[Before-and-after change records]
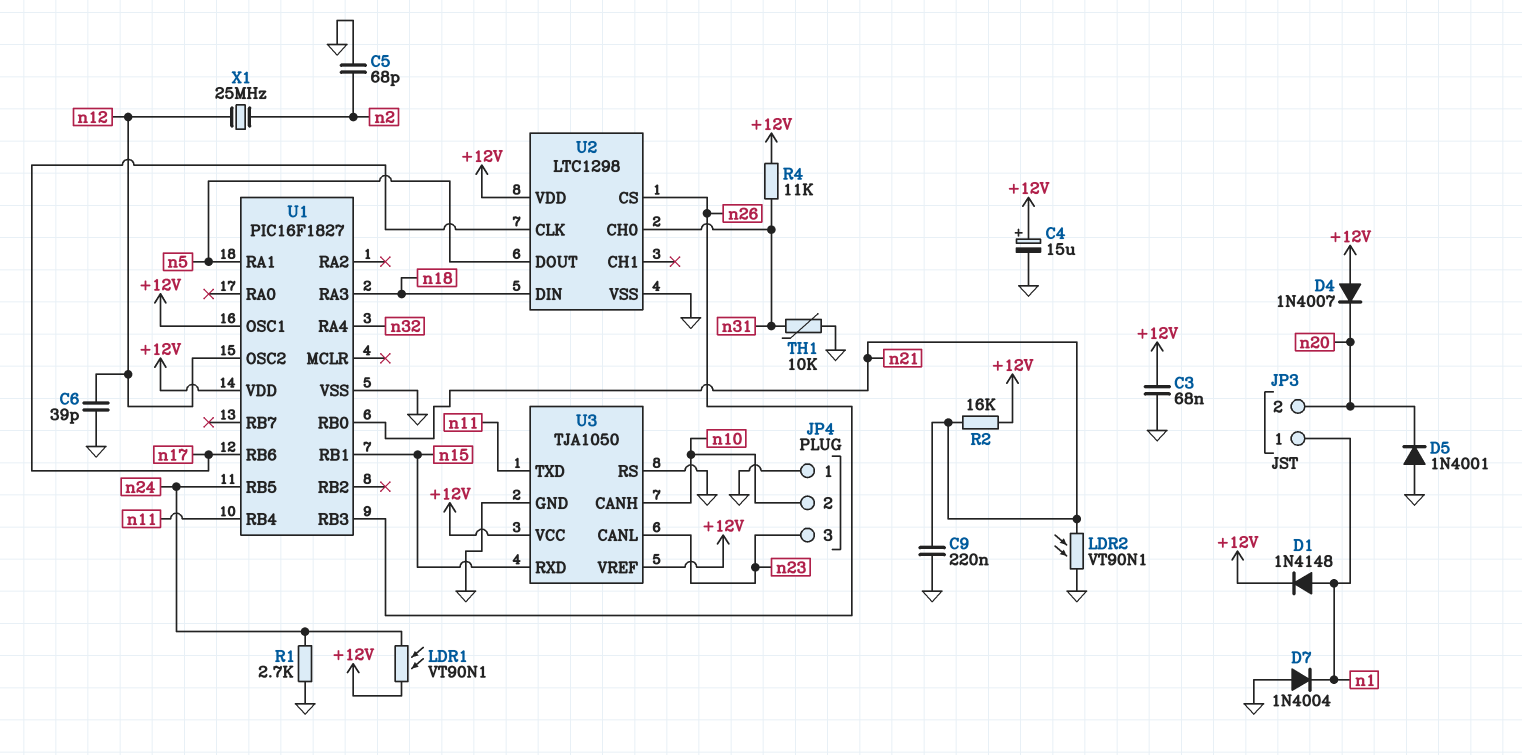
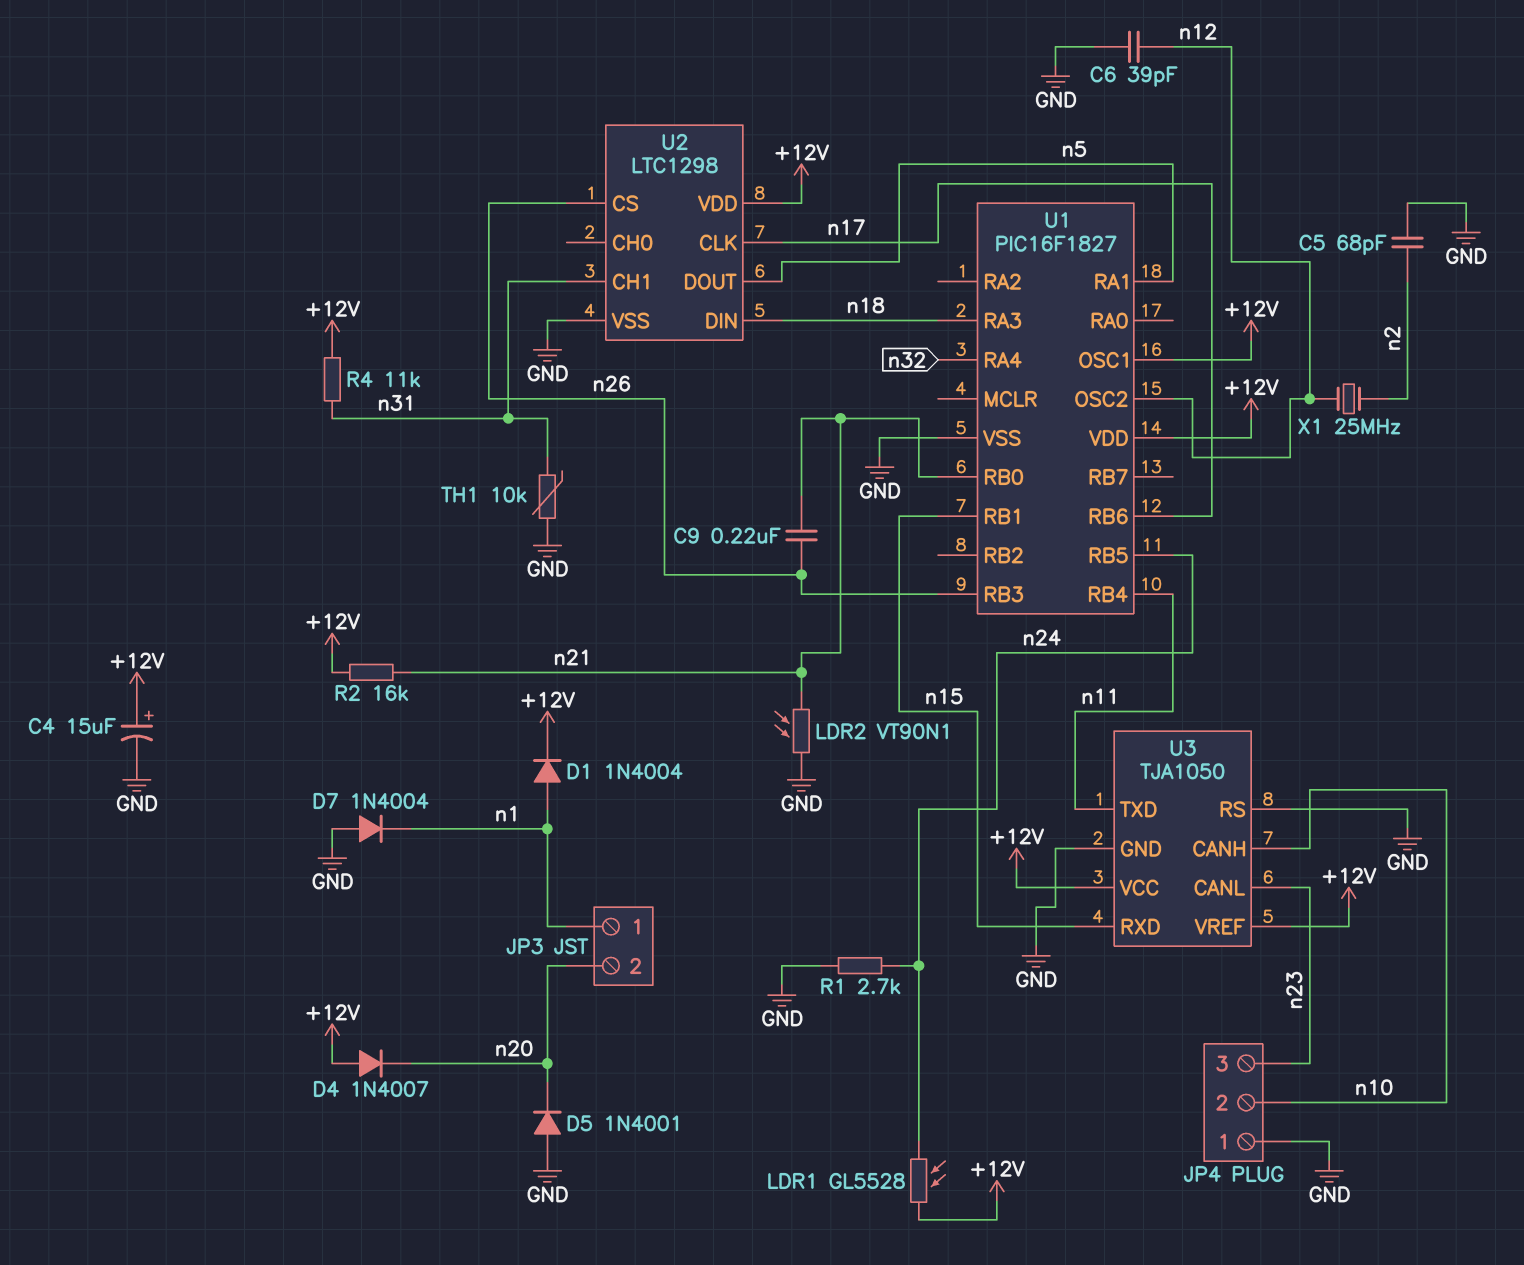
C3: 68nF (+12V, GND) -> none
C9: 220nF (GND, n21) -> 220nF (n21, n26)
D1: diode 1N4148 (A n1, K +12V) -> diode 1N4004 (A n1, K +12V)
LDR1: VT90N1 (+12V, n24) -> GL5528 (+12V, n24)
U2 pin CH0: n31 -> none
U2 pin CH1: none -> n31

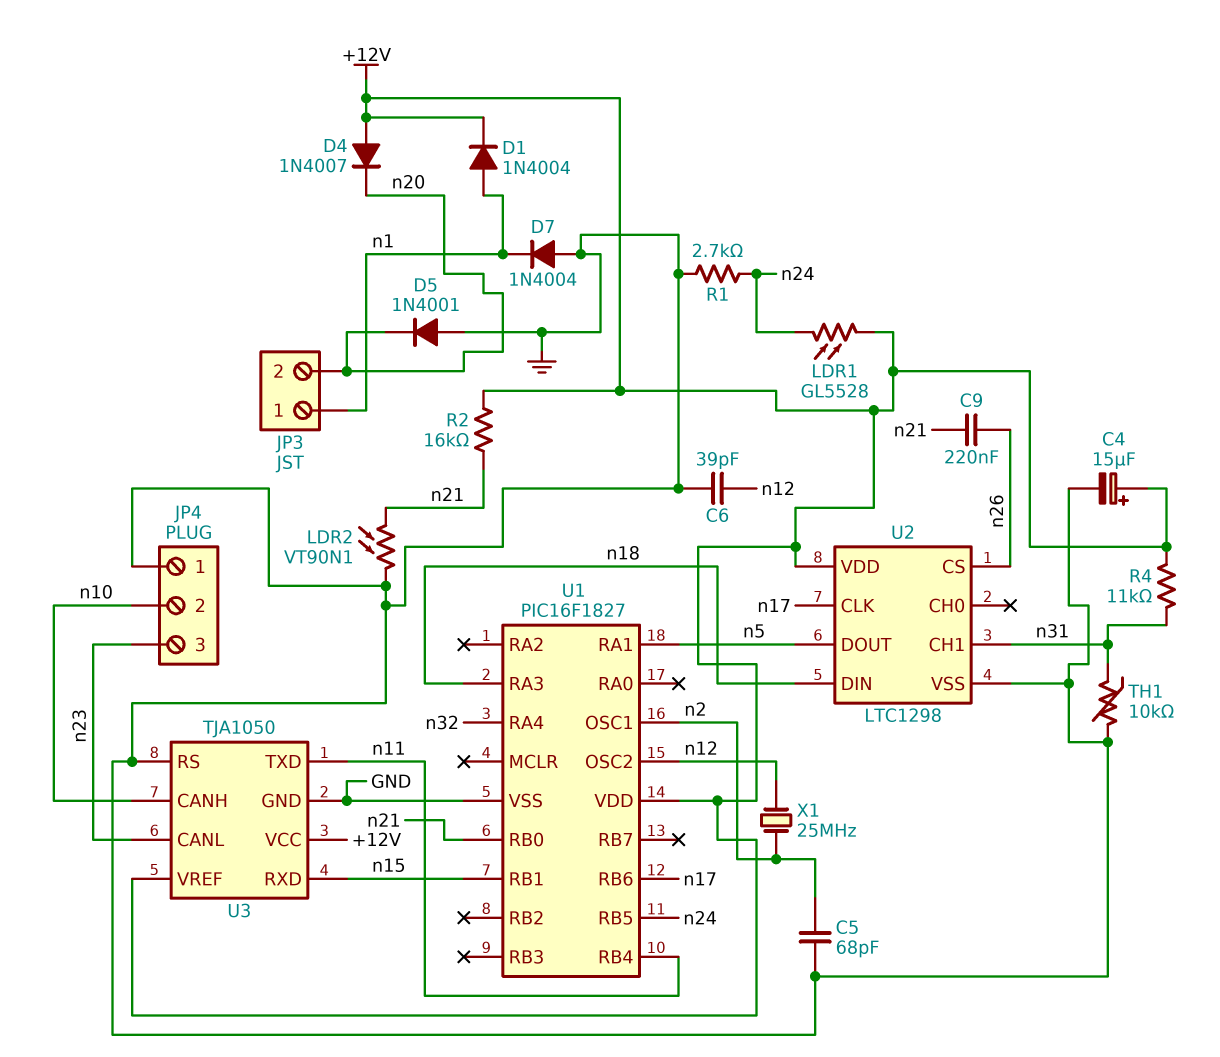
U1 pin OSC1: +12V -> n2
U1 pin RB3: n26 -> none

> **Exercise instructions**:
Of the lines above, show those in which "none" appears.

> **Output of the task**:
C3: 68nF (+12V, GND) -> none
U2 pin CH0: n31 -> none
U2 pin CH1: none -> n31
U1 pin RB3: n26 -> none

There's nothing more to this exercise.